(Dataset records)
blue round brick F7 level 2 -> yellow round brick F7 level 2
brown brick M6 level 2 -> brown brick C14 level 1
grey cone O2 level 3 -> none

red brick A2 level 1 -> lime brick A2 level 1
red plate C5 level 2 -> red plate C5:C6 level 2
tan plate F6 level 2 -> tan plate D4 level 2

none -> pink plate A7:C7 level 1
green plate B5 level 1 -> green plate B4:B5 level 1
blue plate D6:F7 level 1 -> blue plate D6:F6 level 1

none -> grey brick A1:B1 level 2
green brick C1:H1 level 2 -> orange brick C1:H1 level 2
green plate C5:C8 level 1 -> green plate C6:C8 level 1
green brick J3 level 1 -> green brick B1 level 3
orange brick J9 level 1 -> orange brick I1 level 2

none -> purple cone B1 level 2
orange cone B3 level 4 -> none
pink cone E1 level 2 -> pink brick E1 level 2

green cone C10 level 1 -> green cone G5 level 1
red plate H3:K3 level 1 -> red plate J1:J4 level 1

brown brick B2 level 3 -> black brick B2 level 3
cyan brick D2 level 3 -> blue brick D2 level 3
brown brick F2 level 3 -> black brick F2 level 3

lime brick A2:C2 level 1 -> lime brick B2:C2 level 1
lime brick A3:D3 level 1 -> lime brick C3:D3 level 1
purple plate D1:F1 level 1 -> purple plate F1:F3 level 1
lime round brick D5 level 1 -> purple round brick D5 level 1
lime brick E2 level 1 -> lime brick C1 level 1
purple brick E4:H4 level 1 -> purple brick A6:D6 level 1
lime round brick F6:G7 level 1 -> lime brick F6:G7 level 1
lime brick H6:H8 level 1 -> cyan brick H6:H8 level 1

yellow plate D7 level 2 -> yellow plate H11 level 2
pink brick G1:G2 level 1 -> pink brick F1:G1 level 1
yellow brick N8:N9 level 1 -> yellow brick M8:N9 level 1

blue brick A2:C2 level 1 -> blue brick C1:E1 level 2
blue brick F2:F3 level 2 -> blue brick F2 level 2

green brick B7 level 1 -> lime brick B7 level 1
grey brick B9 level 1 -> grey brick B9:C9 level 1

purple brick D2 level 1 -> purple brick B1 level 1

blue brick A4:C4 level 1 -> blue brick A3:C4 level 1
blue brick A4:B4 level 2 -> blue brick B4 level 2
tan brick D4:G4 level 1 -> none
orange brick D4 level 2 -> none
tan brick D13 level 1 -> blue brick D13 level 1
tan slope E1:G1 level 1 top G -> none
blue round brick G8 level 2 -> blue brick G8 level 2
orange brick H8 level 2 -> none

REQUIRED ACTION
Look through the data and show every line containing "cone".

REPLY
grey cone O2 level 3 -> none
none -> purple cone B1 level 2
orange cone B3 level 4 -> none
pink cone E1 level 2 -> pink brick E1 level 2
green cone C10 level 1 -> green cone G5 level 1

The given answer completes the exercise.